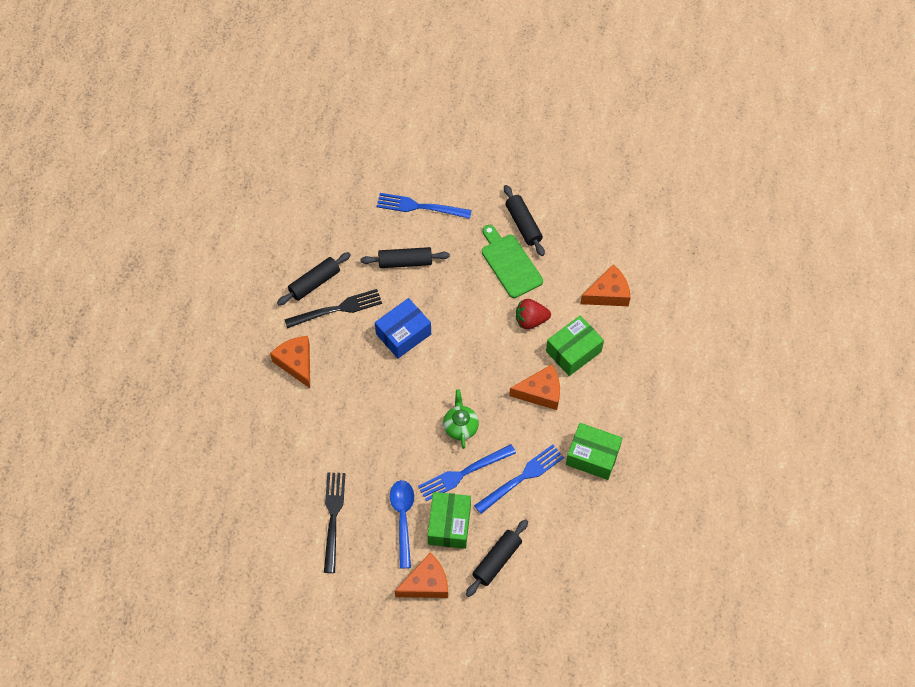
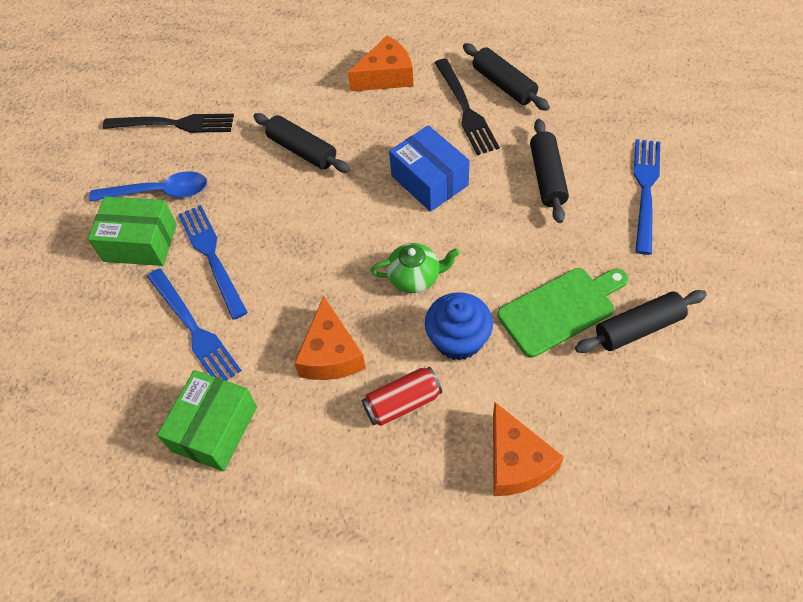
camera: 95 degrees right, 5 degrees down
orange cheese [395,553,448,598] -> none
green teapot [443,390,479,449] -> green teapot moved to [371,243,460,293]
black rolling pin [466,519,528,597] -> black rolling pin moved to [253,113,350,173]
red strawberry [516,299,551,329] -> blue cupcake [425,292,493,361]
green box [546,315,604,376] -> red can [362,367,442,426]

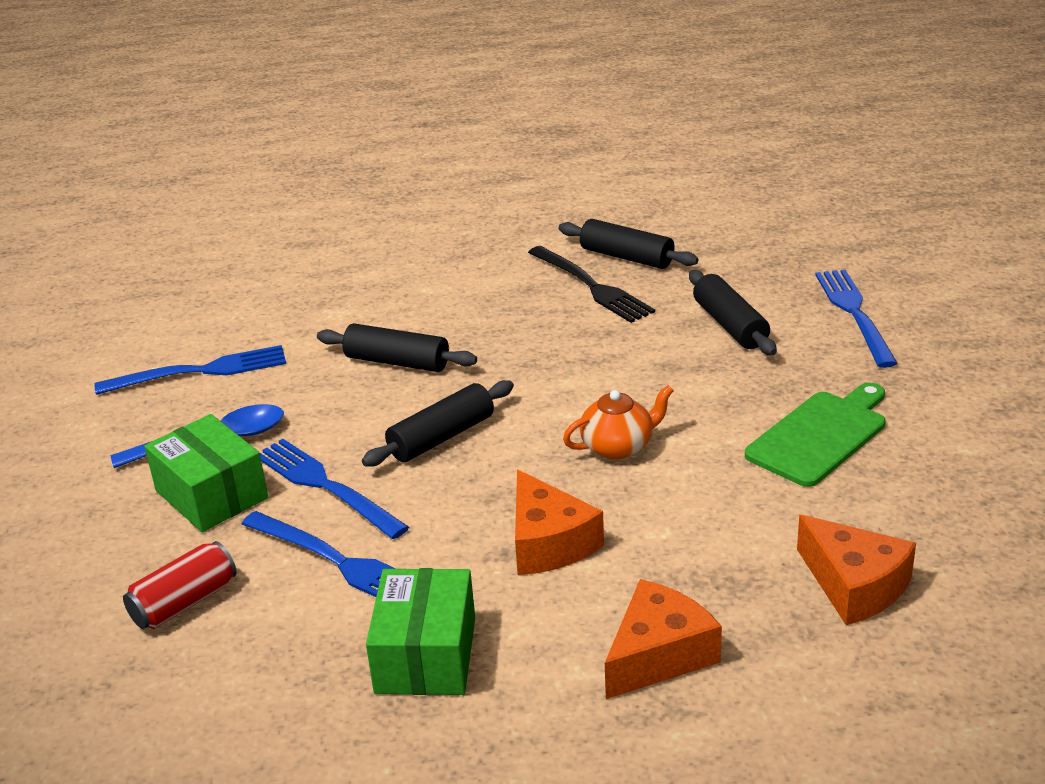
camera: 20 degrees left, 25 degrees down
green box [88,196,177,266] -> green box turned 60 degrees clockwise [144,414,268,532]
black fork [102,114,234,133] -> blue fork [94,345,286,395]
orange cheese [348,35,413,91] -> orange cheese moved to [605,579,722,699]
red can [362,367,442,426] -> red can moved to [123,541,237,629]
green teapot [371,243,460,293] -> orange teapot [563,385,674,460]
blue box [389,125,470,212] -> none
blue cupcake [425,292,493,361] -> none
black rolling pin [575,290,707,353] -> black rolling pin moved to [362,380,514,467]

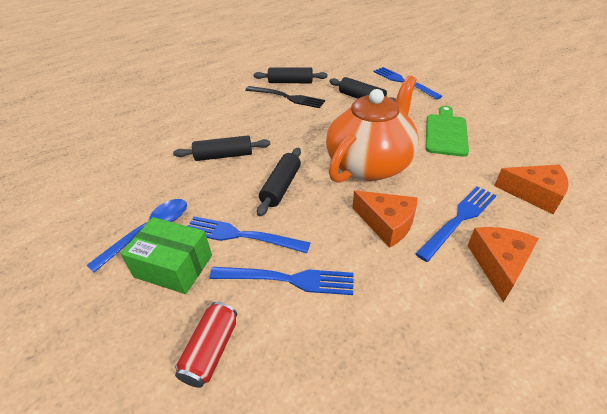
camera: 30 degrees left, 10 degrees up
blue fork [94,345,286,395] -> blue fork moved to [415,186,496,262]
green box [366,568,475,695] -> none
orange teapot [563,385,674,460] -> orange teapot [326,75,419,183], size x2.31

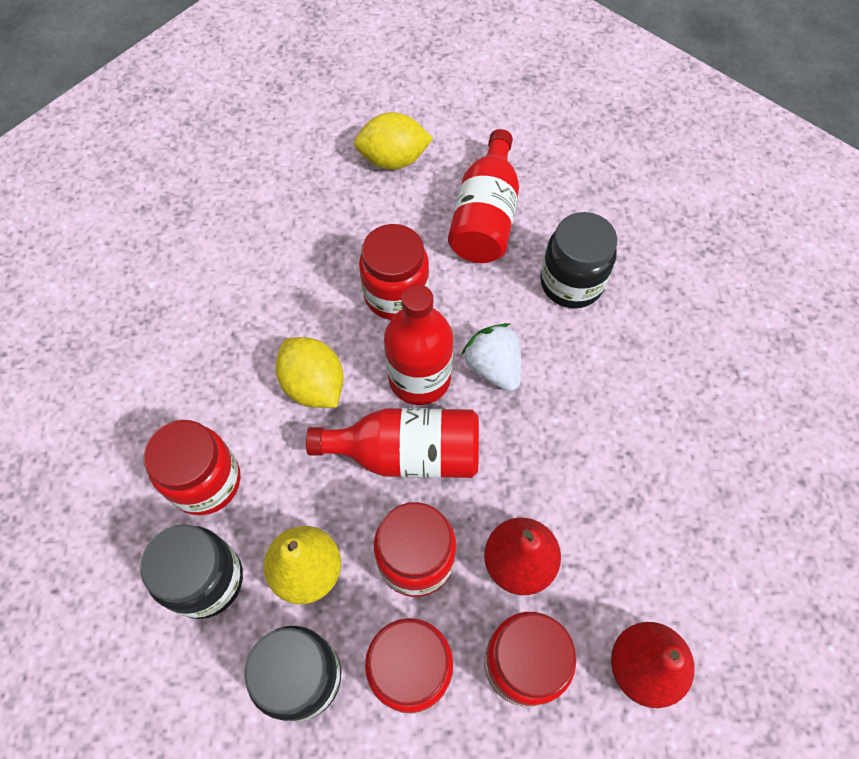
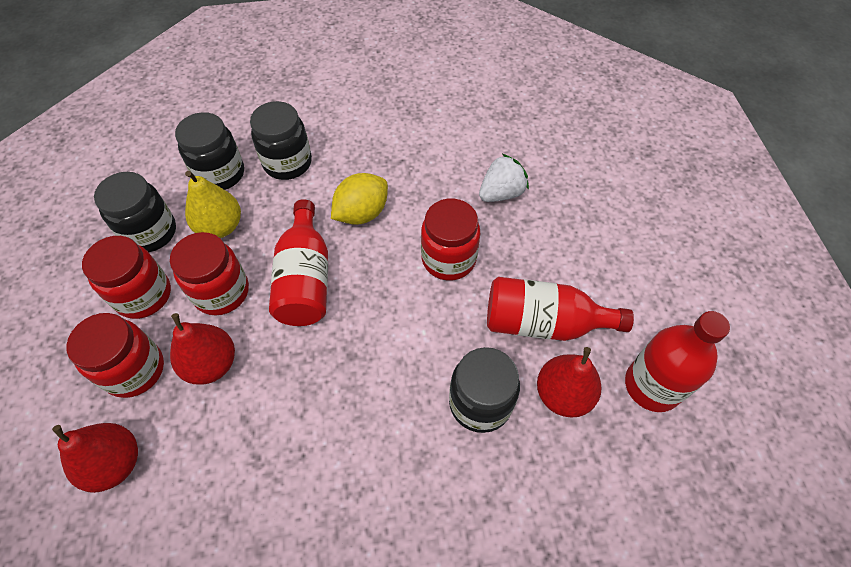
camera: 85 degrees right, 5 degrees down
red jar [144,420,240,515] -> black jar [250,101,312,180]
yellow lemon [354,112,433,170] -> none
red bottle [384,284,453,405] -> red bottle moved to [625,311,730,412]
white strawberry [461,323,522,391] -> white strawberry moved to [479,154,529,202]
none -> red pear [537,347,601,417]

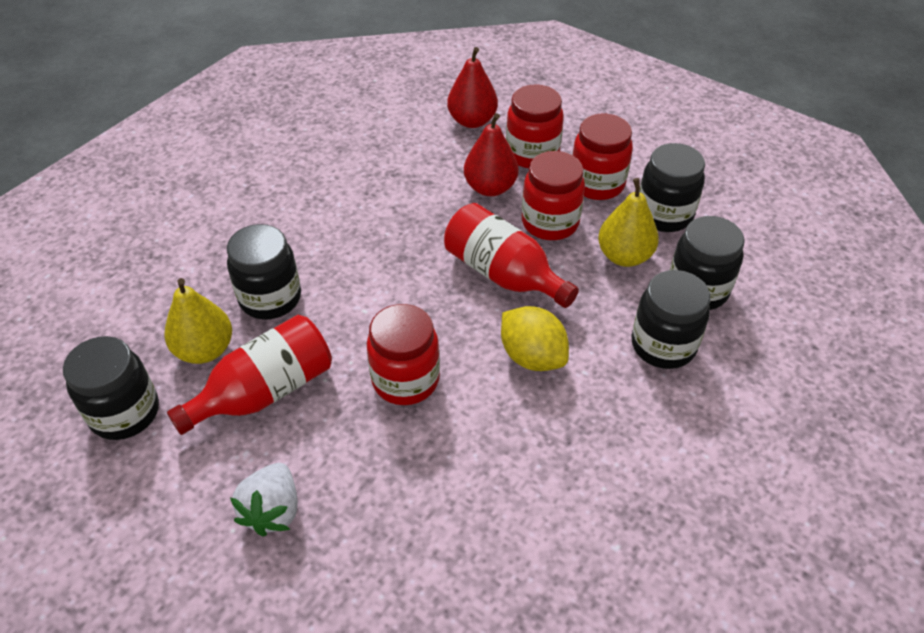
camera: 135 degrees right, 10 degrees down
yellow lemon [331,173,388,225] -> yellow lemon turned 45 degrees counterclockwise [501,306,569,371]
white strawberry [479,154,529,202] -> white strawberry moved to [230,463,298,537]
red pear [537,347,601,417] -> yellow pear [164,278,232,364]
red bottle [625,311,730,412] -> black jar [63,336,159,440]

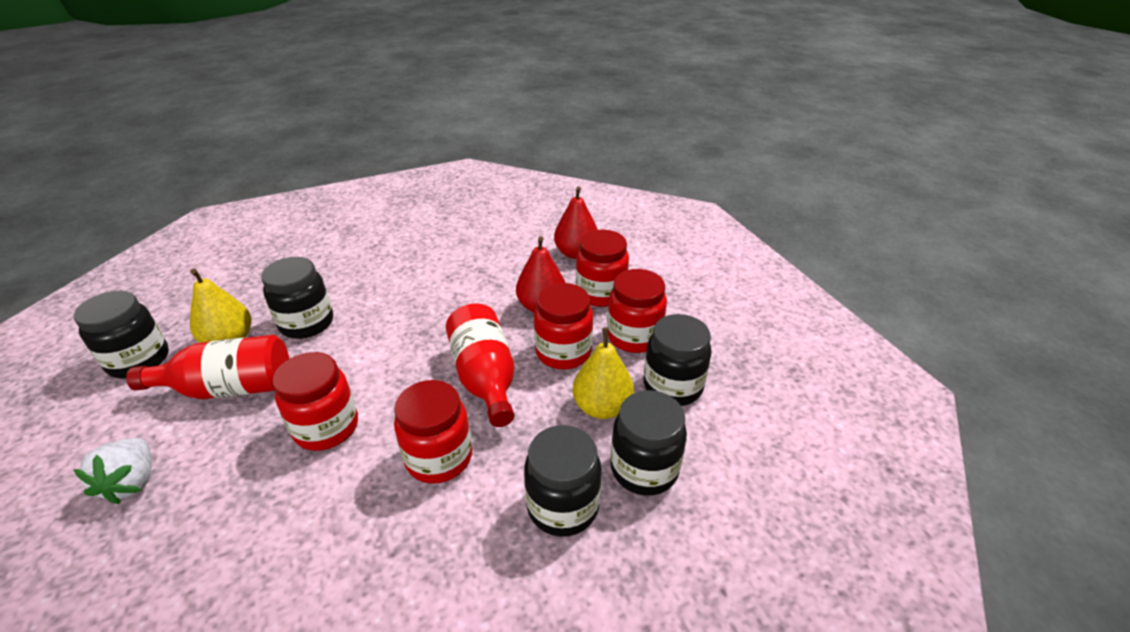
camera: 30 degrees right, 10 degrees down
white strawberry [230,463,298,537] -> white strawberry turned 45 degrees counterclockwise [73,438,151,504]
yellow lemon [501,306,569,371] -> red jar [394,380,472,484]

### [WHAT IS REQUIRED]
Pictures are to be omitted; otherwise, every line from the first line of the listing through the line containing "blue box [389,125,470,212] -> none" must be reproduced exactly, both ends included.

### [YOUR RESPONSE]
camera: 95 degrees right, 5 degrees down
orange cheese [395,553,448,598] -> none
green teapot [443,390,479,449] -> green teapot moved to [371,243,460,293]
black rolling pin [466,519,528,597] -> black rolling pin moved to [253,113,350,173]
red strawberry [516,299,551,329] -> blue cupcake [425,292,493,361]
green box [546,315,604,376] -> red can [362,367,442,426]

camera: 20 degrees left, 25 degrees down
green box [88,196,177,266] -> green box turned 60 degrees clockwise [144,414,268,532]
black fork [102,114,234,133] -> blue fork [94,345,286,395]
orange cheese [348,35,413,91] -> orange cheese moved to [605,579,722,699]
red can [362,367,442,426] -> red can moved to [123,541,237,629]
green teapot [371,243,460,293] -> orange teapot [563,385,674,460]
blue box [389,125,470,212] -> none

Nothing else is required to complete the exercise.